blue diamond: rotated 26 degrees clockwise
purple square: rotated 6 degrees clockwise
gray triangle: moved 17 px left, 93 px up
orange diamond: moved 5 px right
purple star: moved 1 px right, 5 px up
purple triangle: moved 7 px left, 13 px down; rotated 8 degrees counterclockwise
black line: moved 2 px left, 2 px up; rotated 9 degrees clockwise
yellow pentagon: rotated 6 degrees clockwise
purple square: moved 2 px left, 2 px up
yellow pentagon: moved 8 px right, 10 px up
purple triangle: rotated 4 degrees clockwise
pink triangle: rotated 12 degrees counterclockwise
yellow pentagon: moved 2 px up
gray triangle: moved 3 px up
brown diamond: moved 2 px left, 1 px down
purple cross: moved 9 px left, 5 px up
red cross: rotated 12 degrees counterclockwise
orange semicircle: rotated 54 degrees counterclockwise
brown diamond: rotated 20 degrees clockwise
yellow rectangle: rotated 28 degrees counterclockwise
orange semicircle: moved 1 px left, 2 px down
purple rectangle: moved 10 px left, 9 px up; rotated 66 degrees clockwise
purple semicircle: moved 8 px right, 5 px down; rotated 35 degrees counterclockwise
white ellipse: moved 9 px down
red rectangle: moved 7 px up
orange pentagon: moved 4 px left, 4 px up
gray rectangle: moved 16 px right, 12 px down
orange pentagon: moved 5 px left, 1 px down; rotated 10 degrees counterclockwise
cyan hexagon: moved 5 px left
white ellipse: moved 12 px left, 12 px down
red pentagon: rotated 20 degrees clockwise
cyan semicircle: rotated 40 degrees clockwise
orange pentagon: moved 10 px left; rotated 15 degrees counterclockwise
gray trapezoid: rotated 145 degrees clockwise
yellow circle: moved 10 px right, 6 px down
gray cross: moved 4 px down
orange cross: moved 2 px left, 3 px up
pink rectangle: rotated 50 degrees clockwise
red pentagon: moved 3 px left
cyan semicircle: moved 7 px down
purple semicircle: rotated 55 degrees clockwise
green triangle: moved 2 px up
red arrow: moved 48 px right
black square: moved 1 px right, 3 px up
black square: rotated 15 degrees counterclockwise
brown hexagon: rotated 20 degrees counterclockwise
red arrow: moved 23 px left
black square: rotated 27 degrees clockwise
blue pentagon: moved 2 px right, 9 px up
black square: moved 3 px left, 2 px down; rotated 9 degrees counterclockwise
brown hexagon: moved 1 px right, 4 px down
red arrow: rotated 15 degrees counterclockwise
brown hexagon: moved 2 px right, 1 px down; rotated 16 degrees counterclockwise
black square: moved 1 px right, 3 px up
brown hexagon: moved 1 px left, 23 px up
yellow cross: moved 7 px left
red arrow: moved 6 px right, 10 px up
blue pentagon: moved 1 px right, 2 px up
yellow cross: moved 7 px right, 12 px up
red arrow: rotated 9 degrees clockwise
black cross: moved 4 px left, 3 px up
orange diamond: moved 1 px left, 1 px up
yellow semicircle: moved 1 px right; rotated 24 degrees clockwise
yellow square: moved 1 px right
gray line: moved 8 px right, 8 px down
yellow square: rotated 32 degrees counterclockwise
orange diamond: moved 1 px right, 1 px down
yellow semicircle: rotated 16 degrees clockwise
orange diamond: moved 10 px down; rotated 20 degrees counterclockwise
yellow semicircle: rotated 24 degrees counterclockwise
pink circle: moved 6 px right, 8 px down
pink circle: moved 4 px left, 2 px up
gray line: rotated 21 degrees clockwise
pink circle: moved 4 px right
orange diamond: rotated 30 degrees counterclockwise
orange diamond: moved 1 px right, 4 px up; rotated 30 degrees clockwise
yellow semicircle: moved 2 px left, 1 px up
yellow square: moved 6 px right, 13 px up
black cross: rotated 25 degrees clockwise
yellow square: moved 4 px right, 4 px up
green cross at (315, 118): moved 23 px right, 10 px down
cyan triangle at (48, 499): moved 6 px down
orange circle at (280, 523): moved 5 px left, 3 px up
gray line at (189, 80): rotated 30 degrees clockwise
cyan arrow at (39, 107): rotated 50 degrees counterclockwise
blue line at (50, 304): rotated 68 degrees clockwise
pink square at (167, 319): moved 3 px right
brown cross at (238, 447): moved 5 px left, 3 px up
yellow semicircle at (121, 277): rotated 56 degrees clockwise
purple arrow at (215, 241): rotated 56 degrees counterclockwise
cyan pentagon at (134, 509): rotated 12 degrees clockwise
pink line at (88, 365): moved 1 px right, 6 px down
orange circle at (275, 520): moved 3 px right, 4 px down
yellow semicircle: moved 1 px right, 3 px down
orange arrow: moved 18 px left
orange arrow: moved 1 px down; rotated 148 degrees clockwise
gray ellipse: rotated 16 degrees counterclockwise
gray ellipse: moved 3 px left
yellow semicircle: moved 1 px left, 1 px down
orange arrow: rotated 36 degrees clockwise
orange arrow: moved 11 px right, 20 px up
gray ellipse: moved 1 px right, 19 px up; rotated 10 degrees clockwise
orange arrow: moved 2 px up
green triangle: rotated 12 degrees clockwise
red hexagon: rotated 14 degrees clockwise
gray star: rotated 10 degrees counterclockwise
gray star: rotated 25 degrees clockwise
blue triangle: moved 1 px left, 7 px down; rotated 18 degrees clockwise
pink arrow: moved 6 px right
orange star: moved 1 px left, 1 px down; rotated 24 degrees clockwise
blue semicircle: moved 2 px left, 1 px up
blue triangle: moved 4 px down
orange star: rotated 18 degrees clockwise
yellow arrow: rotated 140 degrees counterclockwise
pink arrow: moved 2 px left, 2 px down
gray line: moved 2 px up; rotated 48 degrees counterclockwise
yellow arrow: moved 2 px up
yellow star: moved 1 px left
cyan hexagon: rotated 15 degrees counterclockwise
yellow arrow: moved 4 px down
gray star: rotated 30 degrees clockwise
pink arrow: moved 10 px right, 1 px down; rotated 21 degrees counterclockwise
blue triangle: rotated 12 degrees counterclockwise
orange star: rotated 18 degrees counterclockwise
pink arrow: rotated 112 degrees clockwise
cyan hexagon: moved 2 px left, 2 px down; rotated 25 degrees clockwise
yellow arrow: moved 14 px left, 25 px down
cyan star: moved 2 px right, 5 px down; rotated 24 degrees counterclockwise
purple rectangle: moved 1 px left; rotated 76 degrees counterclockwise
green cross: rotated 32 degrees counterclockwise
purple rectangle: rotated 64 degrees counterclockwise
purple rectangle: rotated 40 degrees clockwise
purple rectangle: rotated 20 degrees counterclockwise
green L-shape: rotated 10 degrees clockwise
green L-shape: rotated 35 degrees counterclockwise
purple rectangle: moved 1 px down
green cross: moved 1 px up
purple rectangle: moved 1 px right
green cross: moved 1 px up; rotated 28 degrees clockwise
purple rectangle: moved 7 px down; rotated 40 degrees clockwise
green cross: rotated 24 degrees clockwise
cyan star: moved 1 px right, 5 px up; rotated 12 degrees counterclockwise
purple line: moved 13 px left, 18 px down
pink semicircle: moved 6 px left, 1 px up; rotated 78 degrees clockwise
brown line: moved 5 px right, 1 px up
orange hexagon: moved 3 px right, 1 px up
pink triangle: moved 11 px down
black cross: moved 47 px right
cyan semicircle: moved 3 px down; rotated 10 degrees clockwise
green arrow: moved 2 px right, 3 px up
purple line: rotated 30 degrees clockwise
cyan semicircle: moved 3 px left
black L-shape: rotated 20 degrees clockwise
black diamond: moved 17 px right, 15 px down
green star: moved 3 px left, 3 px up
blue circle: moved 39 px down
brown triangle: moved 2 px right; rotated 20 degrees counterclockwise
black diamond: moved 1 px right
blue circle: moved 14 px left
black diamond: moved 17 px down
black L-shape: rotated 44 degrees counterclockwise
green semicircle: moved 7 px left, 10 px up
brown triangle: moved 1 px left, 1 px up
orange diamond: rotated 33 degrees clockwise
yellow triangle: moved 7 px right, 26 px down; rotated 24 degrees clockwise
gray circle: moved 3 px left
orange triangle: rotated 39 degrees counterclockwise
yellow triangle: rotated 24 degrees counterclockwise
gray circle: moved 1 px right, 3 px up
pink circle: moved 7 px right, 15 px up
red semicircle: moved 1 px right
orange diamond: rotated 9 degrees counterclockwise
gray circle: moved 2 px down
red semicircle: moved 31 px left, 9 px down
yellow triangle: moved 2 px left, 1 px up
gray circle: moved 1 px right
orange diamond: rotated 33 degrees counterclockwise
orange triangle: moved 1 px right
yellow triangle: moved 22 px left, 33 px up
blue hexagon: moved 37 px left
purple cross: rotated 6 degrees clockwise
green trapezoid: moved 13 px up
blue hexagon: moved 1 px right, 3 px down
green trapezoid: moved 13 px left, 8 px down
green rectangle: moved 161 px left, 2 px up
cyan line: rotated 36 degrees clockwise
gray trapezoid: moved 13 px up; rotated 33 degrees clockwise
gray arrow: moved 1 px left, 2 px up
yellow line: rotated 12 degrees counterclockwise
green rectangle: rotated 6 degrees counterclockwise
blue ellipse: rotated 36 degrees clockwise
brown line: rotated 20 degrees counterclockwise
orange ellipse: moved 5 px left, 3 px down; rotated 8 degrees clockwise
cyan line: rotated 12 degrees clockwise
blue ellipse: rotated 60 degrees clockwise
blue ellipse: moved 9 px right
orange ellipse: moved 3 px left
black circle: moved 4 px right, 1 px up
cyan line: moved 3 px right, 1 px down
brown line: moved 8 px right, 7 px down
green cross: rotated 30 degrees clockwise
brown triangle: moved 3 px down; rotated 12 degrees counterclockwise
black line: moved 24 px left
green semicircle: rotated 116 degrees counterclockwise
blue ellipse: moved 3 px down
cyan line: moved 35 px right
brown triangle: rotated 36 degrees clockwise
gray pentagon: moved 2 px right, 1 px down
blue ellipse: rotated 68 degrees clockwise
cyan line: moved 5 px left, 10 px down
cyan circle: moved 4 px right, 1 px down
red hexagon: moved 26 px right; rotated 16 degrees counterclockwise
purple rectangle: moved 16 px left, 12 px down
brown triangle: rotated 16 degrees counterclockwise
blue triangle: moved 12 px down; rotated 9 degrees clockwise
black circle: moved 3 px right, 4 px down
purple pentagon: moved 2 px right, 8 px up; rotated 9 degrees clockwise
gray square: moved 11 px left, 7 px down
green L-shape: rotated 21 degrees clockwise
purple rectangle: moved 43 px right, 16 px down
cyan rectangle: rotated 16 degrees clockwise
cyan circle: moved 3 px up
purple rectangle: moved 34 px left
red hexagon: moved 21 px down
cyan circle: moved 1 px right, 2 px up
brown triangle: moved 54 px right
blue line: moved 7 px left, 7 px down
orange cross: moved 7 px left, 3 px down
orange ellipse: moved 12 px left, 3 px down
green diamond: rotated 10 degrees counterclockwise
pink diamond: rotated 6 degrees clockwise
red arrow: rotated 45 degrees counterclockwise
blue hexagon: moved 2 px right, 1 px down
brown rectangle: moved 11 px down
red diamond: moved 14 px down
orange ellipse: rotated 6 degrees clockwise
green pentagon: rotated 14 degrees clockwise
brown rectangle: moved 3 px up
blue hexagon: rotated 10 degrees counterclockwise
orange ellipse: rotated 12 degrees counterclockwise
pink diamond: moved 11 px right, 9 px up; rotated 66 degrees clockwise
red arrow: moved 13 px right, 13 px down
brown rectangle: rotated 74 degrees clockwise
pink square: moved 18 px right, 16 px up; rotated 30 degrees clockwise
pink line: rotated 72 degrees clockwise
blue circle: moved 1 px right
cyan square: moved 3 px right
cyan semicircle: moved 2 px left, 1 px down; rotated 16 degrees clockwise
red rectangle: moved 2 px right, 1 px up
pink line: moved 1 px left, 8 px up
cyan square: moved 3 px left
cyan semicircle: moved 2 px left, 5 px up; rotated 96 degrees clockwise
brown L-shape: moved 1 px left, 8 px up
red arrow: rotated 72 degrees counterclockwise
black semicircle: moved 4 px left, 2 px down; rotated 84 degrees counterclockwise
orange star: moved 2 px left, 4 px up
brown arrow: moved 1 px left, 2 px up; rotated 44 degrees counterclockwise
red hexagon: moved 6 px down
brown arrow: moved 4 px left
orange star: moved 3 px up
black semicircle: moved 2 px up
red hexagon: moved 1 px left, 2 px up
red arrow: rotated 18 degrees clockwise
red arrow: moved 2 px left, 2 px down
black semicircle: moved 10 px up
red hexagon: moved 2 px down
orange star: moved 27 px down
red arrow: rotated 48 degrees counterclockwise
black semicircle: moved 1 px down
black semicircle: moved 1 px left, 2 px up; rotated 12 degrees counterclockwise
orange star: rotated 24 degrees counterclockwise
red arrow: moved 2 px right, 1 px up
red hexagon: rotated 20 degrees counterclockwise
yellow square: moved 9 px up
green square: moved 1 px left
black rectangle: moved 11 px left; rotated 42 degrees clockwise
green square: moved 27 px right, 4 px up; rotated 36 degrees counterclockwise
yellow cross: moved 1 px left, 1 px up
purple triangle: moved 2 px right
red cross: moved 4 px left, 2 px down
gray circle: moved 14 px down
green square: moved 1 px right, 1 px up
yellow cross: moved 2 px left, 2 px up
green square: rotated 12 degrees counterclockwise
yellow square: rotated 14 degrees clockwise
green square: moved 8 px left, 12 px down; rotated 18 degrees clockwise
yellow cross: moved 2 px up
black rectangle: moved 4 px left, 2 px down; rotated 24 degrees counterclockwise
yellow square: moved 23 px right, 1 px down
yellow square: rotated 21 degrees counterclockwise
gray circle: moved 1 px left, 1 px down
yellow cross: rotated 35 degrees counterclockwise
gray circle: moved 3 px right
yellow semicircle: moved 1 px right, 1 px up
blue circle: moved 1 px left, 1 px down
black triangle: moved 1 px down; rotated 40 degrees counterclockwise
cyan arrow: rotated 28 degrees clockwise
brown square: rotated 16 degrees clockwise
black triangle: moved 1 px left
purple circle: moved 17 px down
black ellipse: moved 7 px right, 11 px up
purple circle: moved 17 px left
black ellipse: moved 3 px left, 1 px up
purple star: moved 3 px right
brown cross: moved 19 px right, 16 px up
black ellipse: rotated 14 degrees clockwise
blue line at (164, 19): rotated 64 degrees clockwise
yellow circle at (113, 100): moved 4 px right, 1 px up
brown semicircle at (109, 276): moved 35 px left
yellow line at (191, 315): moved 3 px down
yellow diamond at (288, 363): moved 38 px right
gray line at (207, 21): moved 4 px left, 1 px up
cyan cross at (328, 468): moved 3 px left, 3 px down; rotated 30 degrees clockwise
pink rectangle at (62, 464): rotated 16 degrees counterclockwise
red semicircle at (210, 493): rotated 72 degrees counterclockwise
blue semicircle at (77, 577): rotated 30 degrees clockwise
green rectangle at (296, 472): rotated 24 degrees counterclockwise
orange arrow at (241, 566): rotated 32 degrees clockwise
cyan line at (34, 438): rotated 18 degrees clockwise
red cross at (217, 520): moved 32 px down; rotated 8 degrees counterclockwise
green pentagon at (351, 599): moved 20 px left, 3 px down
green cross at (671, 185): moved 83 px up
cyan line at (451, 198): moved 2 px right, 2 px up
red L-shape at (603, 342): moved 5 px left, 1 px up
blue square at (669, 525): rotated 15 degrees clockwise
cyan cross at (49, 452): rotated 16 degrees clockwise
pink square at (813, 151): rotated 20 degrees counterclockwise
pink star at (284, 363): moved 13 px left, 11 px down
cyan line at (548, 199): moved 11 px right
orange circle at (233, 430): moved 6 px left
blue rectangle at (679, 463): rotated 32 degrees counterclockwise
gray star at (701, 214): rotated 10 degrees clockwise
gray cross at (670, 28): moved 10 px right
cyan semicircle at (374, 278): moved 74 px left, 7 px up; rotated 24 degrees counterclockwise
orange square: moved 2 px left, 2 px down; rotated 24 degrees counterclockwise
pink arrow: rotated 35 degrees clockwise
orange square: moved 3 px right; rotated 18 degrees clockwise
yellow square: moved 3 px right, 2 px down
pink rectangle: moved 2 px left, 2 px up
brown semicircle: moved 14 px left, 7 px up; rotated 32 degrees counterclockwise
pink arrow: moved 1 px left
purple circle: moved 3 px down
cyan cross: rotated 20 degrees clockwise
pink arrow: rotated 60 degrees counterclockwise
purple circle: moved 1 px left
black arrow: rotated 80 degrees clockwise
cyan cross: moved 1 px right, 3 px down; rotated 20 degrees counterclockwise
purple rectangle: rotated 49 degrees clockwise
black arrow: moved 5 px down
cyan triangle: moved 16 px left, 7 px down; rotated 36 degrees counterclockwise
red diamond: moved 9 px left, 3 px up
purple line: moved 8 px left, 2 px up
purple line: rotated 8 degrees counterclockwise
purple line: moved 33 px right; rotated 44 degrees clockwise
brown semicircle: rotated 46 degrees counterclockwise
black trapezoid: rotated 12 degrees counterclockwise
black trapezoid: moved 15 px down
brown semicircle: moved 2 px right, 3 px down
........
• [Exercise]:
Copy the records from the first line through the line that reads "red pentagon: rotated 20 degrees clockwise", swapping every "yellow pentagon" for "gold pentagon" and changing nothing else. Give only those lines.

• [Exercise answer]:
blue diamond: rotated 26 degrees clockwise
purple square: rotated 6 degrees clockwise
gray triangle: moved 17 px left, 93 px up
orange diamond: moved 5 px right
purple star: moved 1 px right, 5 px up
purple triangle: moved 7 px left, 13 px down; rotated 8 degrees counterclockwise
black line: moved 2 px left, 2 px up; rotated 9 degrees clockwise
gold pentagon: rotated 6 degrees clockwise
purple square: moved 2 px left, 2 px up
gold pentagon: moved 8 px right, 10 px up
purple triangle: rotated 4 degrees clockwise
pink triangle: rotated 12 degrees counterclockwise
gold pentagon: moved 2 px up
gray triangle: moved 3 px up
brown diamond: moved 2 px left, 1 px down
purple cross: moved 9 px left, 5 px up
red cross: rotated 12 degrees counterclockwise
orange semicircle: rotated 54 degrees counterclockwise
brown diamond: rotated 20 degrees clockwise
yellow rectangle: rotated 28 degrees counterclockwise
orange semicircle: moved 1 px left, 2 px down
purple rectangle: moved 10 px left, 9 px up; rotated 66 degrees clockwise
purple semicircle: moved 8 px right, 5 px down; rotated 35 degrees counterclockwise
white ellipse: moved 9 px down
red rectangle: moved 7 px up
orange pentagon: moved 4 px left, 4 px up
gray rectangle: moved 16 px right, 12 px down
orange pentagon: moved 5 px left, 1 px down; rotated 10 degrees counterclockwise
cyan hexagon: moved 5 px left
white ellipse: moved 12 px left, 12 px down
red pentagon: rotated 20 degrees clockwise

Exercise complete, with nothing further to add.